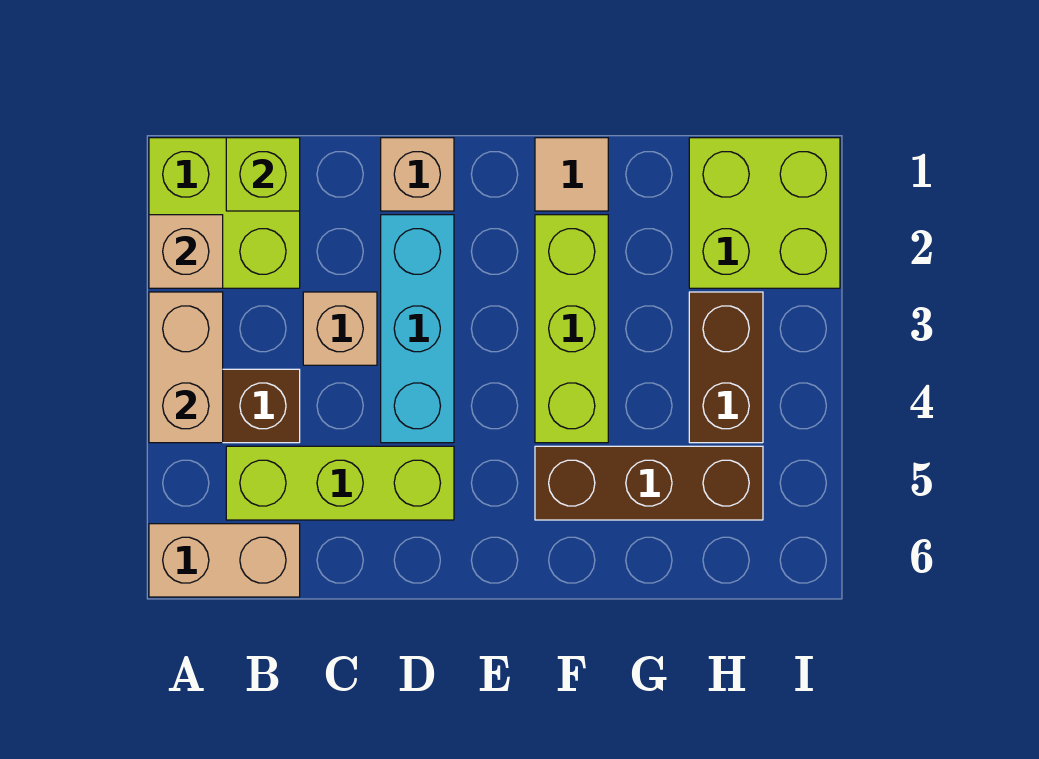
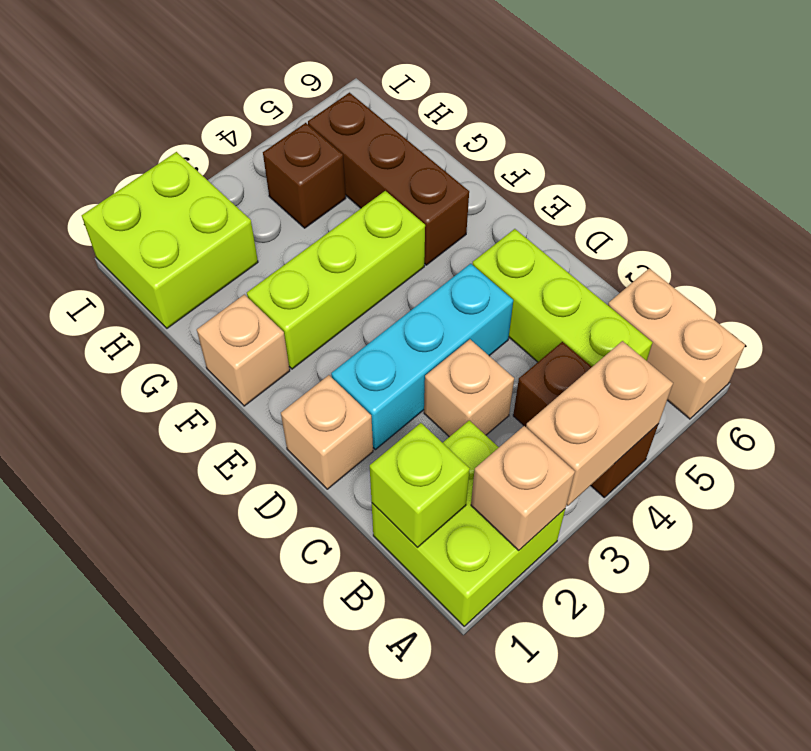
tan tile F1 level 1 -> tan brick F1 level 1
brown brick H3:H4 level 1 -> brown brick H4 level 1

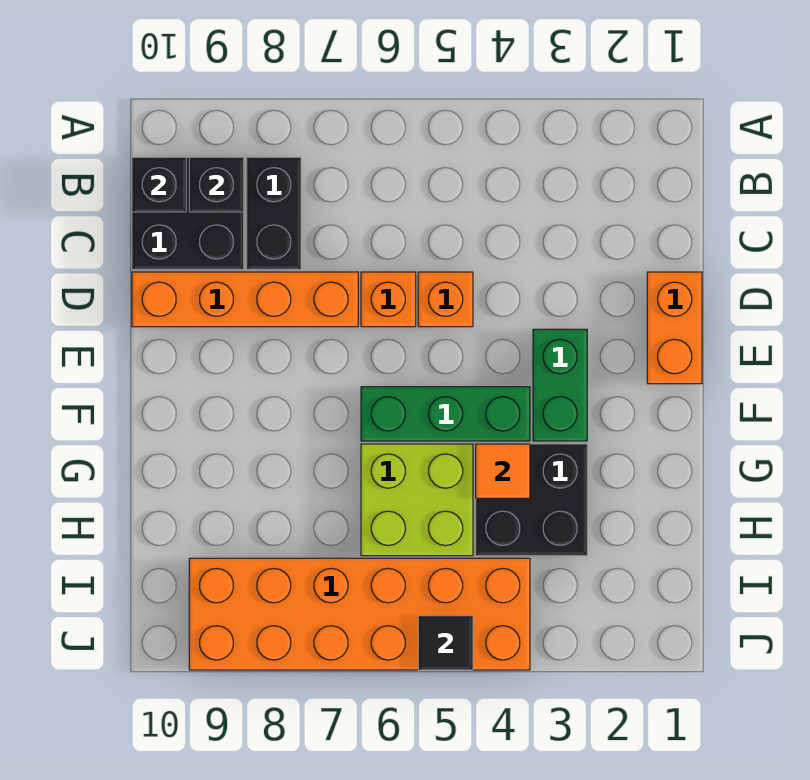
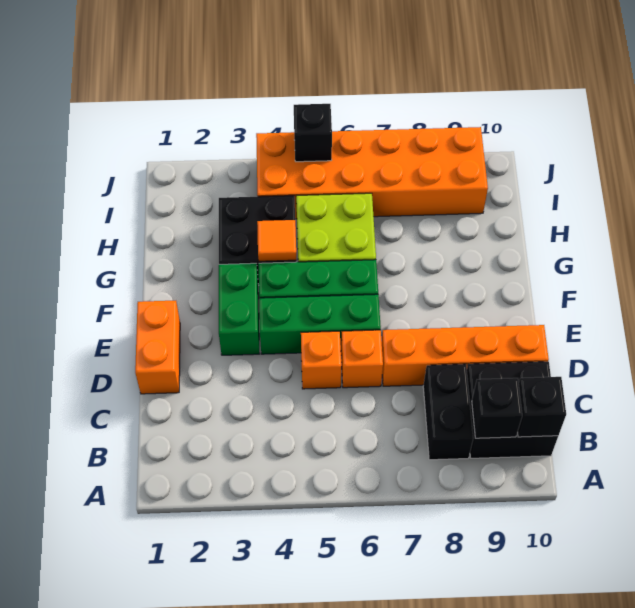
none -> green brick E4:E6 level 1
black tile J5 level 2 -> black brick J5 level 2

● ● ● ● ● ● ●

What to work on ::
Do not include the pictures. Quote only the lines from the line with "brown brick H3:H4" through the end of the material, both ends included, exactly.

Answer area ::
brown brick H3:H4 level 1 -> brown brick H4 level 1

none -> green brick E4:E6 level 1
black tile J5 level 2 -> black brick J5 level 2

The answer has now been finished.